→ **Work instructions**: From the listing below, reproduce exactly the lines starting with the one with "none -> pink brick E10:G10 level 2" and going on through the one with "none -> black brick G4 level 3", both ends kept. No picture is copied.

Given records Block Start

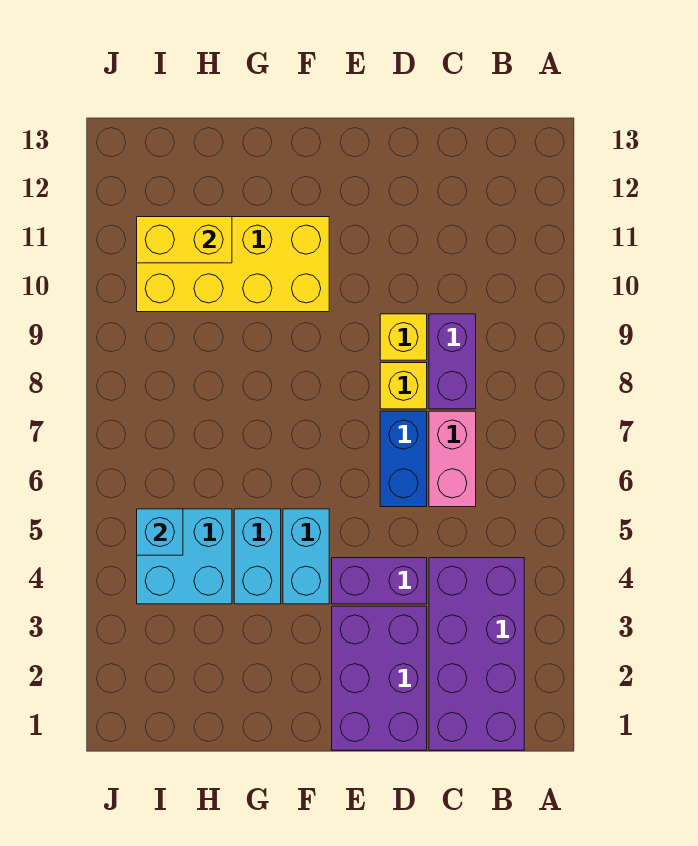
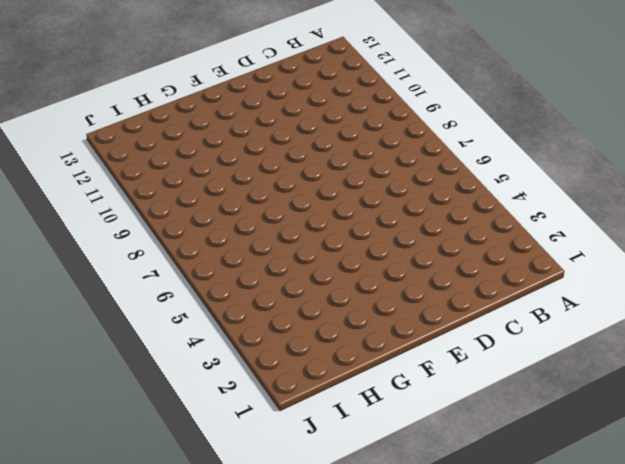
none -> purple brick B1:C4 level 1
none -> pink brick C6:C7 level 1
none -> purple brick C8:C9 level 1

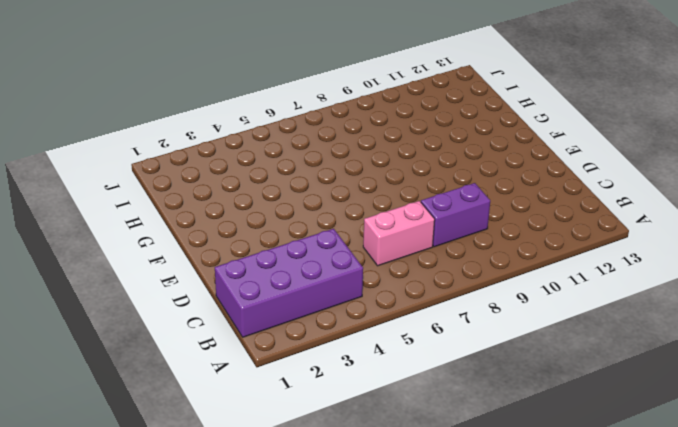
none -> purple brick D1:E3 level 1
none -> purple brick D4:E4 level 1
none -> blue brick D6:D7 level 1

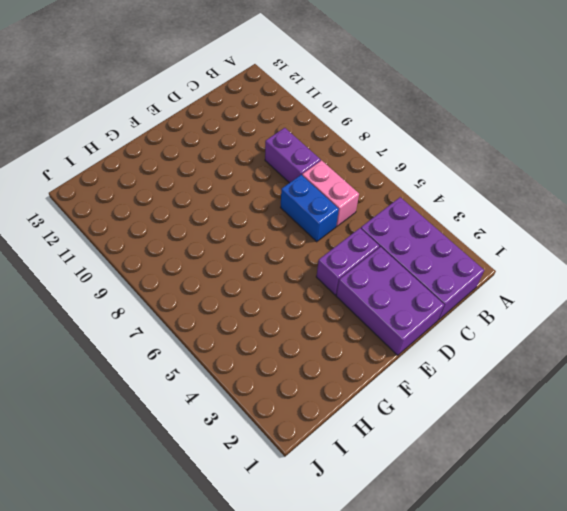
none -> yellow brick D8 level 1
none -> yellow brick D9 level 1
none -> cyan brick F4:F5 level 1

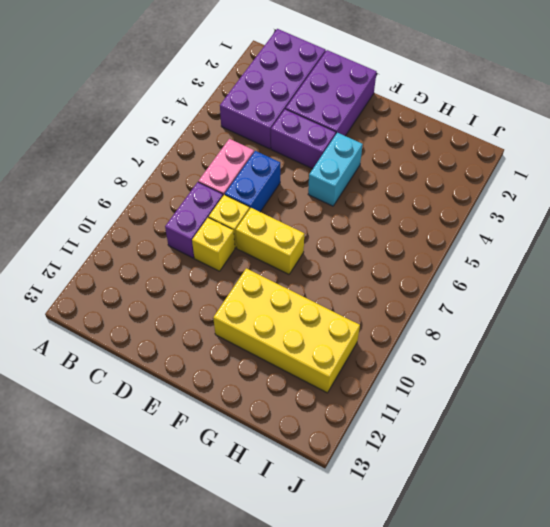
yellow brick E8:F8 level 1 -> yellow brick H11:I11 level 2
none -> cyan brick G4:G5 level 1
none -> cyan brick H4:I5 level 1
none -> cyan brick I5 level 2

Given records Block End
Given records Block Start

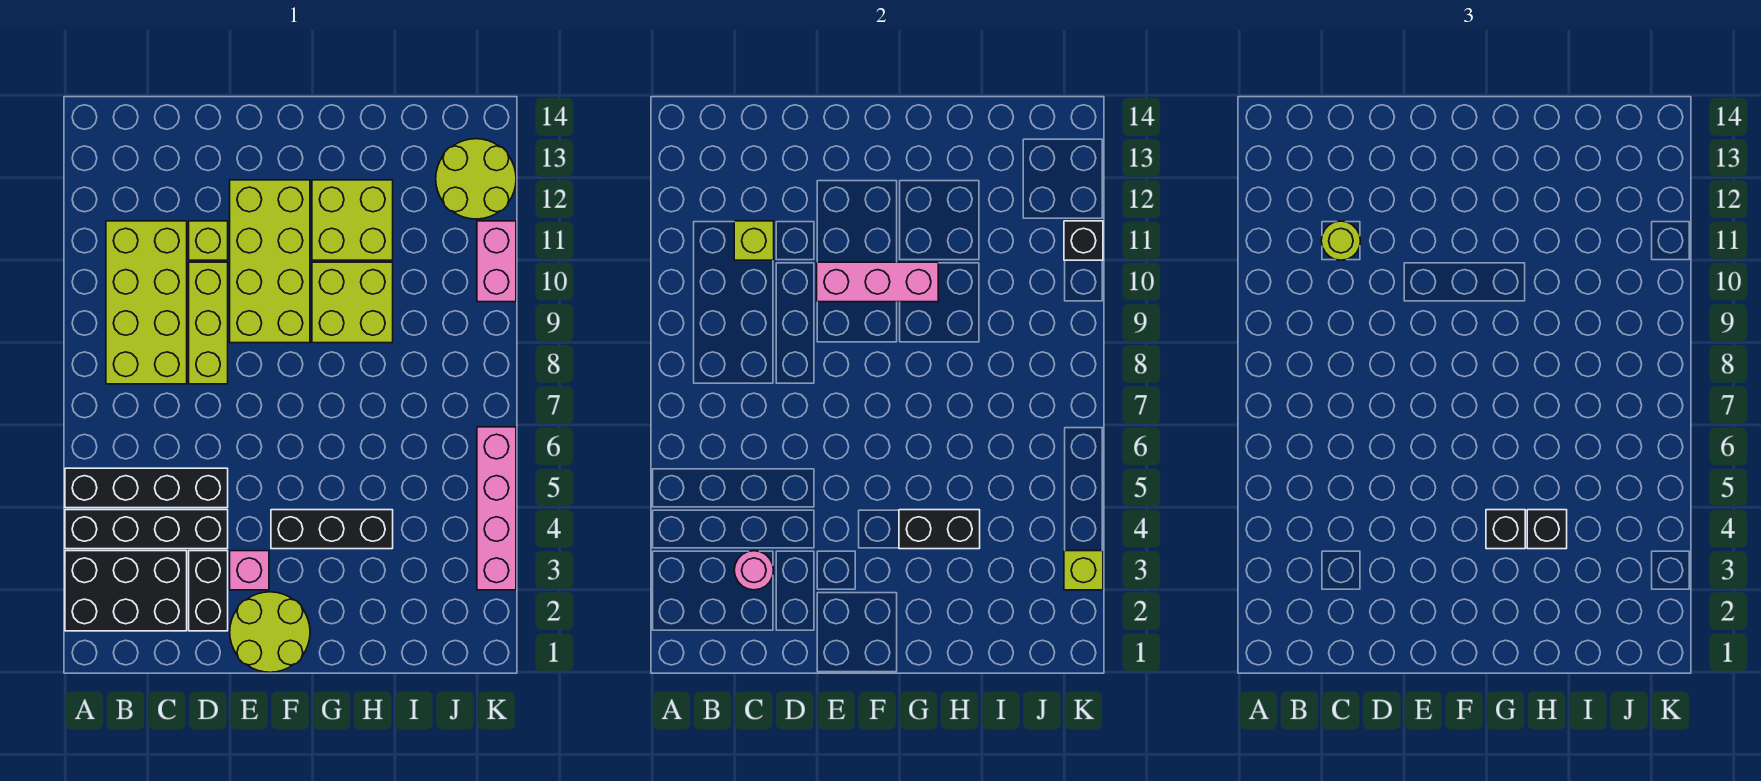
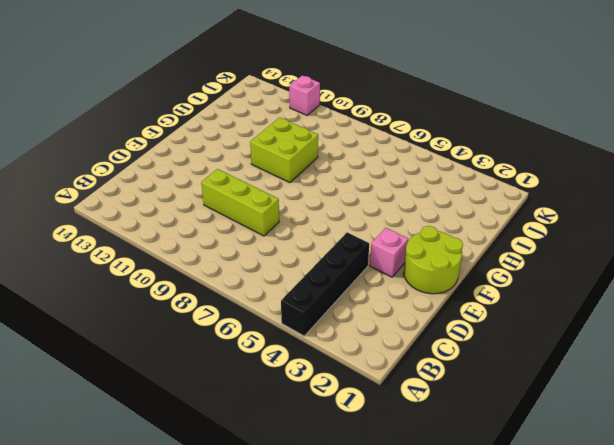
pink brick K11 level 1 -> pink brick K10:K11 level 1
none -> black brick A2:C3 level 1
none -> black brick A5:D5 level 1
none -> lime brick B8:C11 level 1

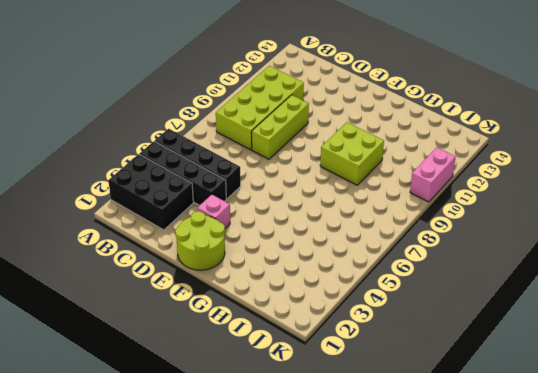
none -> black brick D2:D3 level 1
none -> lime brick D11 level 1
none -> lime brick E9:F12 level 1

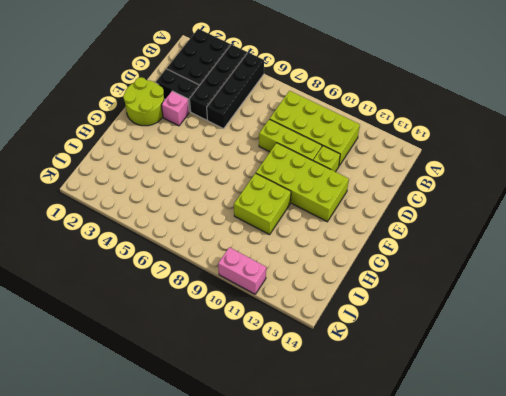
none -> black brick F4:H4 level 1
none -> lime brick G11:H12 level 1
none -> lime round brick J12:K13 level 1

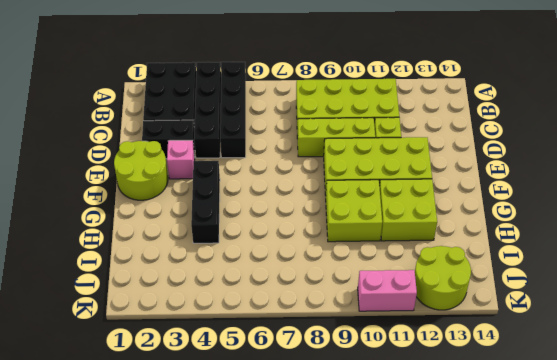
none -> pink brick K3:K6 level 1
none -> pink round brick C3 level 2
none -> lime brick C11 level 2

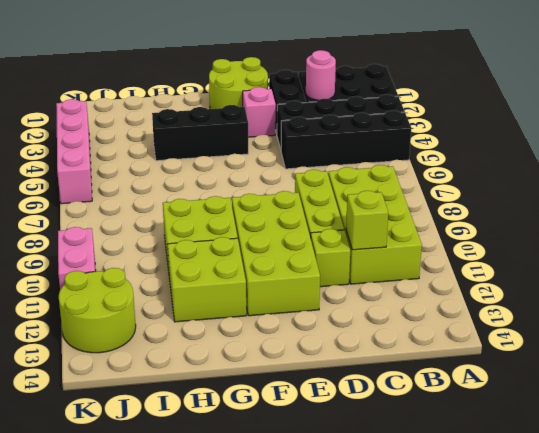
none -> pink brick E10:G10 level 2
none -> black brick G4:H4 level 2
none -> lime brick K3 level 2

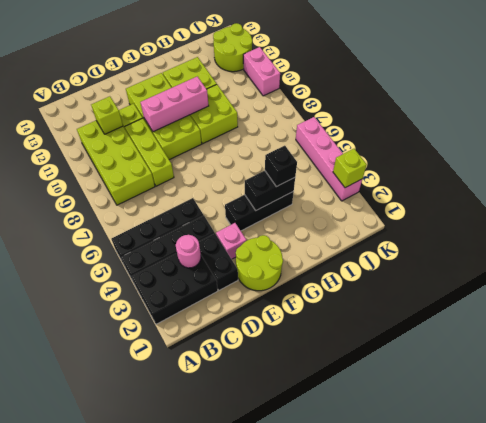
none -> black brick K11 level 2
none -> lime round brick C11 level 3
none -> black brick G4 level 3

Given records Block End

→ **Response for this exercise**:
none -> pink brick E10:G10 level 2
none -> black brick G4:H4 level 2
none -> lime brick K3 level 2

none -> black brick K11 level 2
none -> lime round brick C11 level 3
none -> black brick G4 level 3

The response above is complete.